Each line from the one containing "GAS pin VCC: 3V3 -> none" to the end of the listing below should be repeated exactly, with no other line included.
═══ TASK DATA
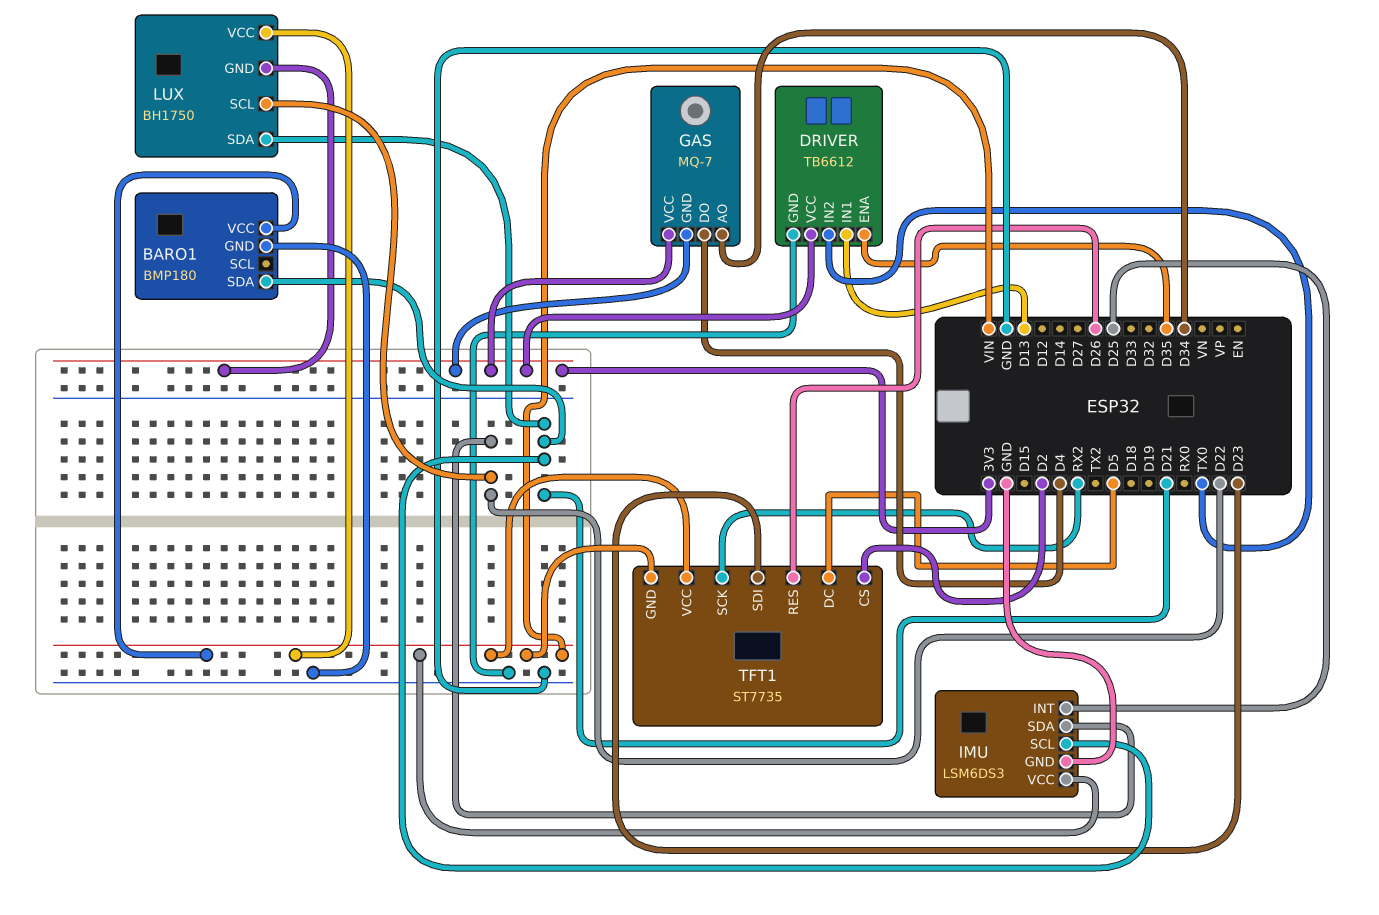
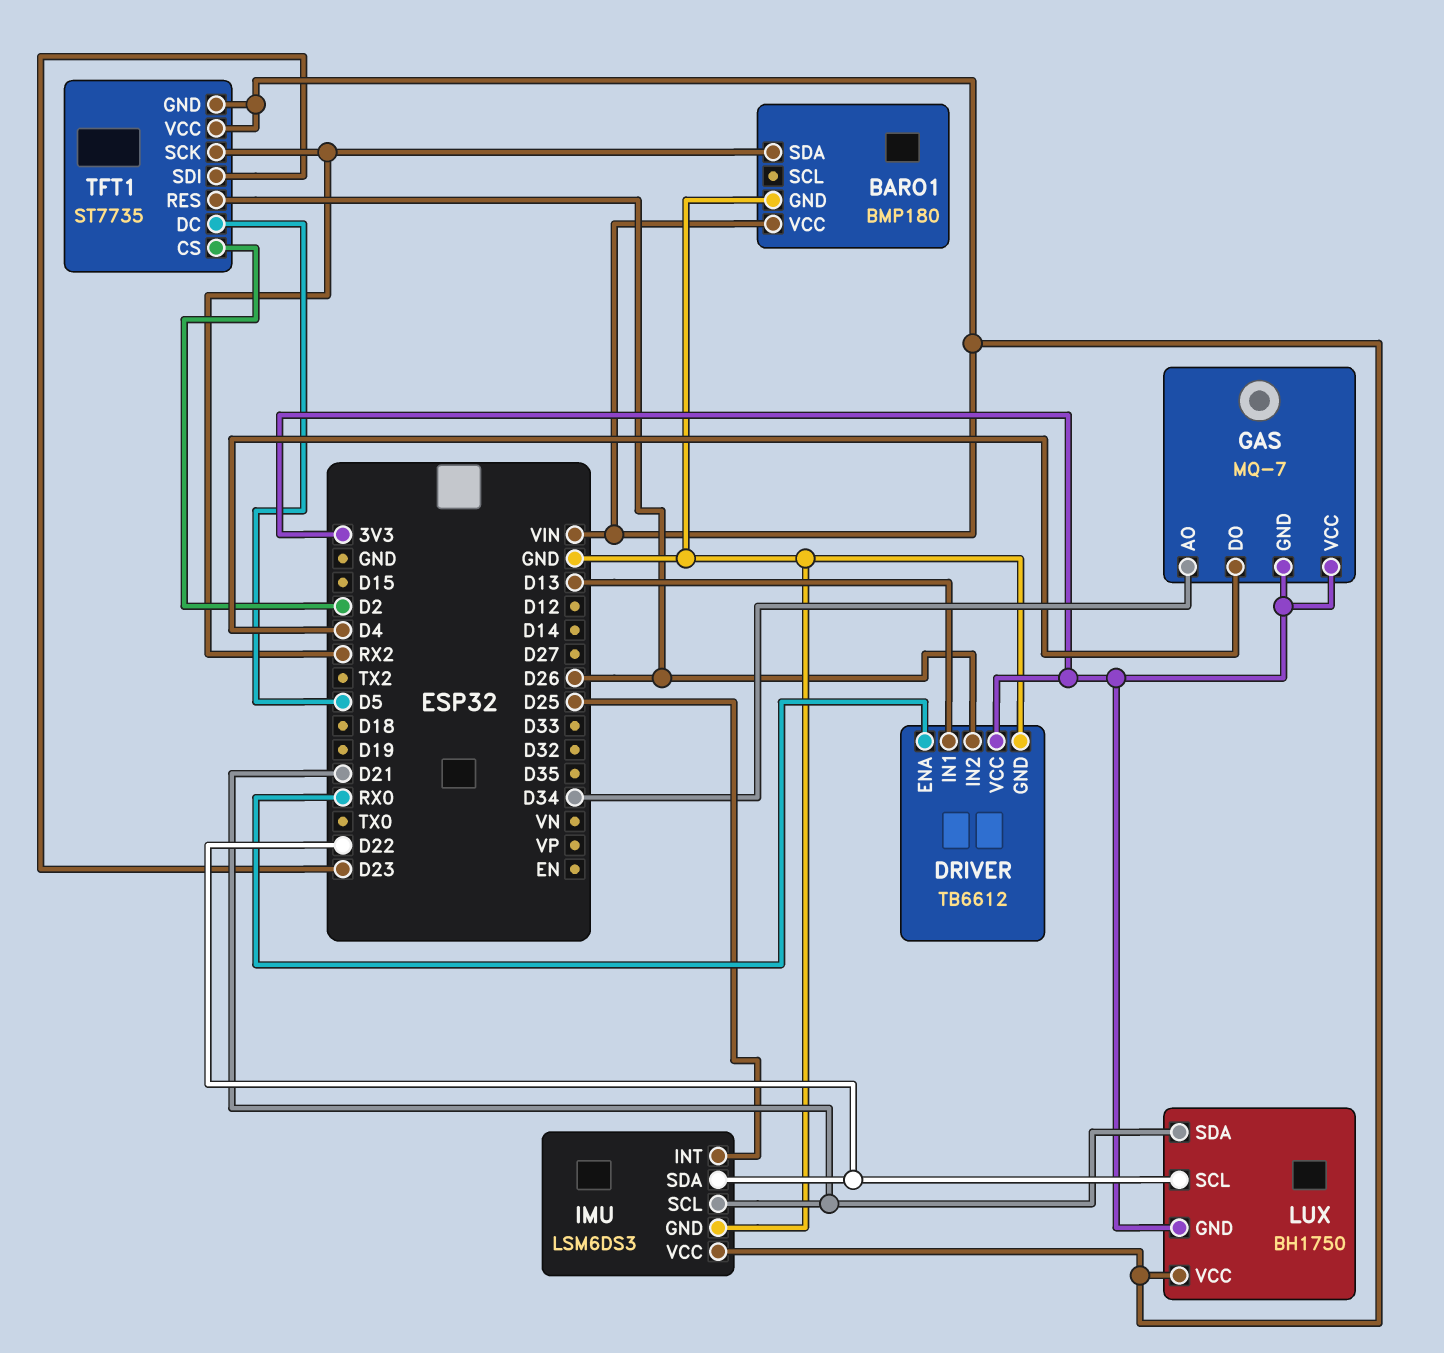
BARO1 pin SDA: D21 -> RX2
DRIVER pin ENA: D35 -> RX0
DRIVER pin IN2: TX0 -> D26

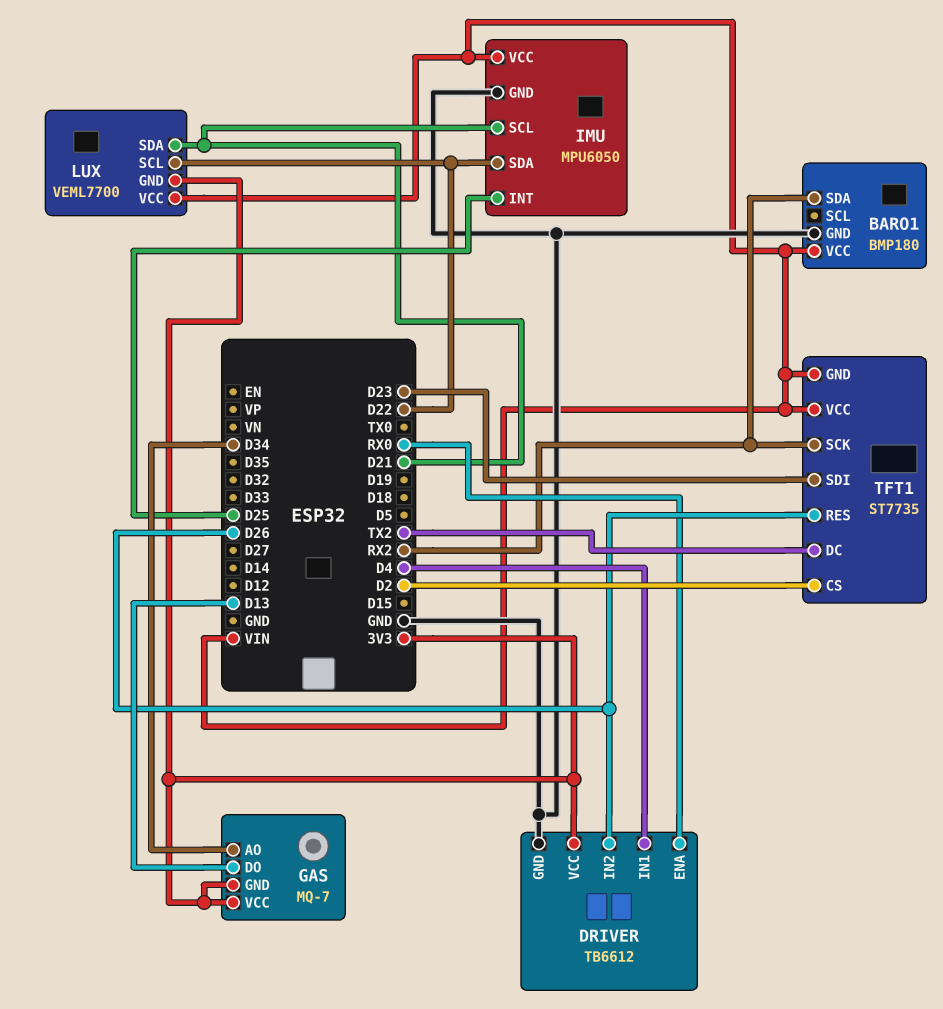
DRIVER pin IN1: D13 -> D4
GAS pin DO: D4 -> D13
IMU: LSM6DS3 -> MPU6050
LUX: BH1750 -> VEML7700
TFT1 pin DC: D5 -> TX2

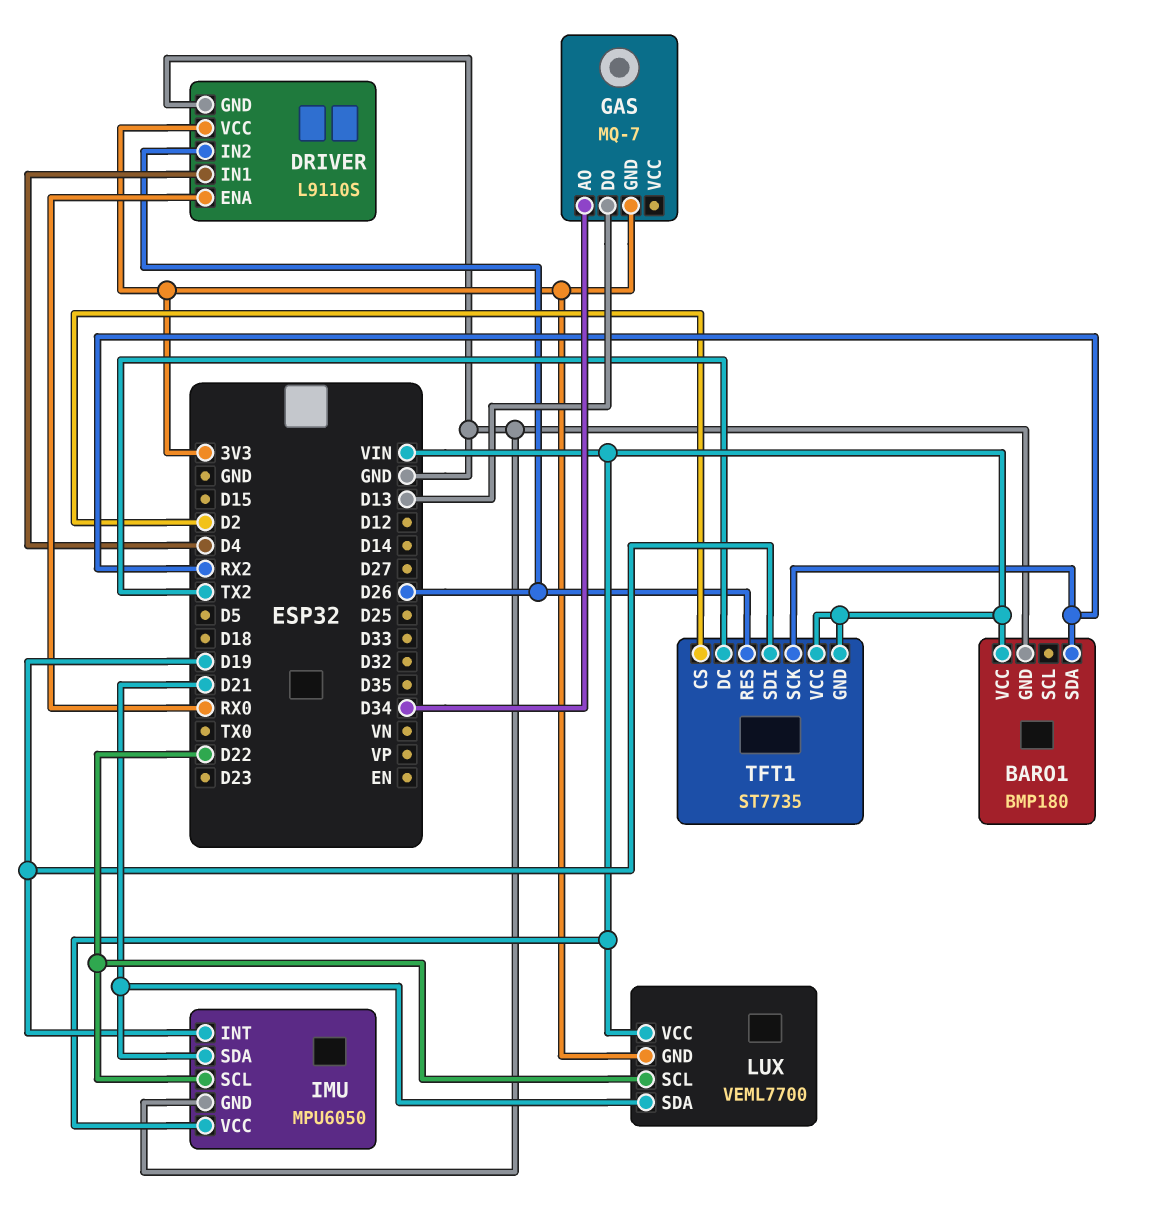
DRIVER: TB6612 -> L9110S
GAS pin VCC: 3V3 -> none
IMU pin INT: D25 -> D19
IMU pin SCL: D21 -> D22
IMU pin SDA: D22 -> D21
TFT1 pin SDI: D23 -> D19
══════
EXERCISE ANSWER =>
GAS pin VCC: 3V3 -> none
IMU pin INT: D25 -> D19
IMU pin SCL: D21 -> D22
IMU pin SDA: D22 -> D21
TFT1 pin SDI: D23 -> D19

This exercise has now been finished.